> [STATED EXERCISE]: Retype the records below exactly as they appear, covering the stretch from the start of the records through the line containing "red circle: moved 2 px up".

# start of MATERIAL SUPPLIED

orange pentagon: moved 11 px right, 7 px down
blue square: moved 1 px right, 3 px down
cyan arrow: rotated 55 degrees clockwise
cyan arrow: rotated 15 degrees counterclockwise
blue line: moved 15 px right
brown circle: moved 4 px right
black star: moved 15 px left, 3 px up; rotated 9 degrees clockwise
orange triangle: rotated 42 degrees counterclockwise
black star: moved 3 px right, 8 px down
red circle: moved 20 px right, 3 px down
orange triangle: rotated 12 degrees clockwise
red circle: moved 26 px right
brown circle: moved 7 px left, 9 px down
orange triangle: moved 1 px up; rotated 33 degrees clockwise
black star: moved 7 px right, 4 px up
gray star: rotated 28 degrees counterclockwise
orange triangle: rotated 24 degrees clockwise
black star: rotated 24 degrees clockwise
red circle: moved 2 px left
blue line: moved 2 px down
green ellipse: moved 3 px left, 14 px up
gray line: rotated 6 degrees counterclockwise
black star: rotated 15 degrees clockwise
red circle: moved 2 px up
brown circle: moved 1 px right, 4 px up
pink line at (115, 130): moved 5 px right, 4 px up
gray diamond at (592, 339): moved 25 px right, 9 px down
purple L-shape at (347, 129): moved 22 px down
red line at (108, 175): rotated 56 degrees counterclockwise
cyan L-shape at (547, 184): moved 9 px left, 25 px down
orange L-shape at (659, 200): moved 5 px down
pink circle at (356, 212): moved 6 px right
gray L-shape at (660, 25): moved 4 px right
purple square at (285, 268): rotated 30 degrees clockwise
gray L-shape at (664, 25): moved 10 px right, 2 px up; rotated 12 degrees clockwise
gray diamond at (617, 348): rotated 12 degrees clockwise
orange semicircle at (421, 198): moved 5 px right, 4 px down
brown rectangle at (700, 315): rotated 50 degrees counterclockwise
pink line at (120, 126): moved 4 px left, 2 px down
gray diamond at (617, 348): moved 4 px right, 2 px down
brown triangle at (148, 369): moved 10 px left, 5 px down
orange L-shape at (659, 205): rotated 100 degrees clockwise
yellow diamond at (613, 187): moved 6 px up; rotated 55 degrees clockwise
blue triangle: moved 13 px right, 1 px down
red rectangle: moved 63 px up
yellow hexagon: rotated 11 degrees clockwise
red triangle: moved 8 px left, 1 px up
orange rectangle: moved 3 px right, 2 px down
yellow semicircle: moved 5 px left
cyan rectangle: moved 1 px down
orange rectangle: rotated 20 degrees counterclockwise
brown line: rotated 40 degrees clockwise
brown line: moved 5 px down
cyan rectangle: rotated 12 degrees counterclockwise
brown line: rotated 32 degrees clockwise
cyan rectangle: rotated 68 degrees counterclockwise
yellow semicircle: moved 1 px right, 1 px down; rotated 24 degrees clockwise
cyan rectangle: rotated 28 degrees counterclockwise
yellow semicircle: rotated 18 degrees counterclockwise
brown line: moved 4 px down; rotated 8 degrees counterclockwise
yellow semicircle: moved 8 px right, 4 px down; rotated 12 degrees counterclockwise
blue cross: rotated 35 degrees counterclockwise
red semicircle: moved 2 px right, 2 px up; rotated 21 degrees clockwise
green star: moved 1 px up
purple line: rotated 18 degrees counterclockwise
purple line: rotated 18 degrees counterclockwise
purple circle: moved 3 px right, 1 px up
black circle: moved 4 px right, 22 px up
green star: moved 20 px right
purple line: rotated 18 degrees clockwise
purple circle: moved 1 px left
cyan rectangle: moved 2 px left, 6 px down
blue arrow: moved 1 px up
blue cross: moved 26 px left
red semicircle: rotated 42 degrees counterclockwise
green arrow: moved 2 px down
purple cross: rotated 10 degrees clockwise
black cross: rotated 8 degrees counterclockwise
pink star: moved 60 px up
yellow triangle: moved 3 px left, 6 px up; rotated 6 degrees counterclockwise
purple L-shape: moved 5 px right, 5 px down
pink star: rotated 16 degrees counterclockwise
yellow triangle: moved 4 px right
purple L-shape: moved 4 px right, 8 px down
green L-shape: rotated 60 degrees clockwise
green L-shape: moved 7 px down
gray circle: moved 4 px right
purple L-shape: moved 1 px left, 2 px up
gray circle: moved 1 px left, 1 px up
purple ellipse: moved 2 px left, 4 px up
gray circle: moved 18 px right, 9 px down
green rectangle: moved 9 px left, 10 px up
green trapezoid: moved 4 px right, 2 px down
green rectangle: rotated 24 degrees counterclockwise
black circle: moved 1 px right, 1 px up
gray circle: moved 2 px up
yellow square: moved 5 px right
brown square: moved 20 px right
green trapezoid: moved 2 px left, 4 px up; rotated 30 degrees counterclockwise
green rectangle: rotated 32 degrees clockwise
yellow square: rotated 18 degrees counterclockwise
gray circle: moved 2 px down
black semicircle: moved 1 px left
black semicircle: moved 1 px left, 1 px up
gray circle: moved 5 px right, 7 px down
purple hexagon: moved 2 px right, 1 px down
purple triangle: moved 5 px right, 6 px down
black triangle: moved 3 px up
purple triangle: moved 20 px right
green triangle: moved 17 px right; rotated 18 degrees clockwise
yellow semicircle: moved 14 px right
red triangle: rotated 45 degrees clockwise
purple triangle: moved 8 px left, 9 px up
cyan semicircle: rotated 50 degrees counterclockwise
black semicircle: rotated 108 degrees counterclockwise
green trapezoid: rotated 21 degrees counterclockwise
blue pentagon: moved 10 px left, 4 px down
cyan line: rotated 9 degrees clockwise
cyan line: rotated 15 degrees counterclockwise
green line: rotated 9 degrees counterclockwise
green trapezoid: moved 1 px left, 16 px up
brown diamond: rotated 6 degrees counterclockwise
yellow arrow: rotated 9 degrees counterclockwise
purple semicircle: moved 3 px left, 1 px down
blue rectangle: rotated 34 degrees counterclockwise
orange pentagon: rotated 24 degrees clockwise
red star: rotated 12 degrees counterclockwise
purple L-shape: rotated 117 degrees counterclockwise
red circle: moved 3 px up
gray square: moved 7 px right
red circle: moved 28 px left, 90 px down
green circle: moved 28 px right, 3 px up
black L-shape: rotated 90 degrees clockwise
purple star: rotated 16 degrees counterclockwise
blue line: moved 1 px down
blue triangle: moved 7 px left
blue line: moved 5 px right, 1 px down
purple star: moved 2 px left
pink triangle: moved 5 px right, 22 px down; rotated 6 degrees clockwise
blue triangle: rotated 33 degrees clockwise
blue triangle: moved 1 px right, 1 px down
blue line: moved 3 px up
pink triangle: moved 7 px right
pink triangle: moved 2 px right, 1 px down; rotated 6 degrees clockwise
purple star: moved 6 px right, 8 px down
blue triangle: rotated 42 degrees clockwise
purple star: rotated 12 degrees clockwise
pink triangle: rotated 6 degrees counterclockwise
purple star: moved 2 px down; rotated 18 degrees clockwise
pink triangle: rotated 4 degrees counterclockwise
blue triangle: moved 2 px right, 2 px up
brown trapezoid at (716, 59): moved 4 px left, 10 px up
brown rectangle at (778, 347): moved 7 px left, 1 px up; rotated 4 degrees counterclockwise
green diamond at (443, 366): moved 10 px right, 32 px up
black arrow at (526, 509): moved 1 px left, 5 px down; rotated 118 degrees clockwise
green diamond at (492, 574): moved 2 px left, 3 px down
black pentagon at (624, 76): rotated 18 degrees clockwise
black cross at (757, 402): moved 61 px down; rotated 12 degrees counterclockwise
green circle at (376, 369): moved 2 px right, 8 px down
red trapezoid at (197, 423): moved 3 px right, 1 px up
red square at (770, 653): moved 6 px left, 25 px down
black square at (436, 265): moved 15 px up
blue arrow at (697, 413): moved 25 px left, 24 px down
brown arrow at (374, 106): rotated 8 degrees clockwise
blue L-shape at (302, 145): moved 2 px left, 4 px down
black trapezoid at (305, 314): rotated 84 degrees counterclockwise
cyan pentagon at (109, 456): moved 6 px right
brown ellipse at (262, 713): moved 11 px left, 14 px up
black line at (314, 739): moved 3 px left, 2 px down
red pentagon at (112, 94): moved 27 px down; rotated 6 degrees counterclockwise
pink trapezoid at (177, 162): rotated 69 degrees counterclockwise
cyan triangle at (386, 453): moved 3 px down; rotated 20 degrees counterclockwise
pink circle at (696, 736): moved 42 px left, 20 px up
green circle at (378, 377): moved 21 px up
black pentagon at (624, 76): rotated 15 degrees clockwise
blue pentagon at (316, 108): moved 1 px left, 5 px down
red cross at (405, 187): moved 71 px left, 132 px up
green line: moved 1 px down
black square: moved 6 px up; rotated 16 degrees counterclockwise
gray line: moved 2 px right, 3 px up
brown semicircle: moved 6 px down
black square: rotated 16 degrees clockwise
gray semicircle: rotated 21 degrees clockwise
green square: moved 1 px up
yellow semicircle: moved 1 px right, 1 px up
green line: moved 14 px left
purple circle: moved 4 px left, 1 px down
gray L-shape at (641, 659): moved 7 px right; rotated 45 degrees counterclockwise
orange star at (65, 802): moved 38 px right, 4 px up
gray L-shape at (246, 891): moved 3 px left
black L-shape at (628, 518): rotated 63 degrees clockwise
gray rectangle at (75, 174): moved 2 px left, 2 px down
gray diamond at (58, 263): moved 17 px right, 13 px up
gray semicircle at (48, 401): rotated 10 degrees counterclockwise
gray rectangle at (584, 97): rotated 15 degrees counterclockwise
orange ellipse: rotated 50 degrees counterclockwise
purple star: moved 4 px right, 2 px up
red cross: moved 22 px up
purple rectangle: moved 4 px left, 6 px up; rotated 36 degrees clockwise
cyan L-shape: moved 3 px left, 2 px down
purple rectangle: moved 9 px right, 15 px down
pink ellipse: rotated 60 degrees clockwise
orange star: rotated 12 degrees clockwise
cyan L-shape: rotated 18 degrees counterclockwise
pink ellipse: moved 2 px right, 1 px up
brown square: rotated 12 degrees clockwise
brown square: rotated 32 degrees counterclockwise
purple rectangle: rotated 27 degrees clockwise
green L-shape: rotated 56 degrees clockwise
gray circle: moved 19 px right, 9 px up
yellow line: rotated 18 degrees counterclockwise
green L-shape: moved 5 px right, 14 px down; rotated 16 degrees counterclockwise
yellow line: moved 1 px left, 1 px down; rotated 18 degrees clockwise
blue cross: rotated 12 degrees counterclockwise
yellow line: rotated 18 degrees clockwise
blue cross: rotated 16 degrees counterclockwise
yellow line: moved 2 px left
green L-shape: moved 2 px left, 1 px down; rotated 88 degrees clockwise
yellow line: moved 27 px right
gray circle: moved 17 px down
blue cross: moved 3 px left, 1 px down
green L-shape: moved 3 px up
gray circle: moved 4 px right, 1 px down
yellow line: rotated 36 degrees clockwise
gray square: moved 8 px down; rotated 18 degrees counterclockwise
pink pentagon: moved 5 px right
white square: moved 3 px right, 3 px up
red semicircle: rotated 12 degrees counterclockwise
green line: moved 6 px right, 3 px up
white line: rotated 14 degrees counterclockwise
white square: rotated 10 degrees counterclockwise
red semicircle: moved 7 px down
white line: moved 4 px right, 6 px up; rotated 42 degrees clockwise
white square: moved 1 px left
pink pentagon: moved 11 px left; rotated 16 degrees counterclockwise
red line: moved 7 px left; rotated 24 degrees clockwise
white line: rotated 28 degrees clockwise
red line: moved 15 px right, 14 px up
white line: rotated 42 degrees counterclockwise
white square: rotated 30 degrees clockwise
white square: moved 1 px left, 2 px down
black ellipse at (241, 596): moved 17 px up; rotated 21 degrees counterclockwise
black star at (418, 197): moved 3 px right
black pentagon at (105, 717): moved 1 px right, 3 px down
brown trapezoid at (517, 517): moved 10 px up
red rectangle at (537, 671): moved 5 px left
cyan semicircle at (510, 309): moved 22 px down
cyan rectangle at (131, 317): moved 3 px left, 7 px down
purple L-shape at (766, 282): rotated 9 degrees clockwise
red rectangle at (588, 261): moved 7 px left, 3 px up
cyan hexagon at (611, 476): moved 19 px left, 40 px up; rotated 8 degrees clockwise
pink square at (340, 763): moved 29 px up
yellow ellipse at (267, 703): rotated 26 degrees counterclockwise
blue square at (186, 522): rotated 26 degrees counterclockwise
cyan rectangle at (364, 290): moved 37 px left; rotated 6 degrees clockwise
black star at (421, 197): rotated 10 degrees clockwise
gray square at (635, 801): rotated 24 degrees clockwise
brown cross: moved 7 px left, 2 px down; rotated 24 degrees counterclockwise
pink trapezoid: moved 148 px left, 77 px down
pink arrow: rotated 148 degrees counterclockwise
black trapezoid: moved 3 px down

# end of MATERIAL SUPPLIED

> [RESPONSE TO THE EXERCISE]:
orange pentagon: moved 11 px right, 7 px down
blue square: moved 1 px right, 3 px down
cyan arrow: rotated 55 degrees clockwise
cyan arrow: rotated 15 degrees counterclockwise
blue line: moved 15 px right
brown circle: moved 4 px right
black star: moved 15 px left, 3 px up; rotated 9 degrees clockwise
orange triangle: rotated 42 degrees counterclockwise
black star: moved 3 px right, 8 px down
red circle: moved 20 px right, 3 px down
orange triangle: rotated 12 degrees clockwise
red circle: moved 26 px right
brown circle: moved 7 px left, 9 px down
orange triangle: moved 1 px up; rotated 33 degrees clockwise
black star: moved 7 px right, 4 px up
gray star: rotated 28 degrees counterclockwise
orange triangle: rotated 24 degrees clockwise
black star: rotated 24 degrees clockwise
red circle: moved 2 px left
blue line: moved 2 px down
green ellipse: moved 3 px left, 14 px up
gray line: rotated 6 degrees counterclockwise
black star: rotated 15 degrees clockwise
red circle: moved 2 px up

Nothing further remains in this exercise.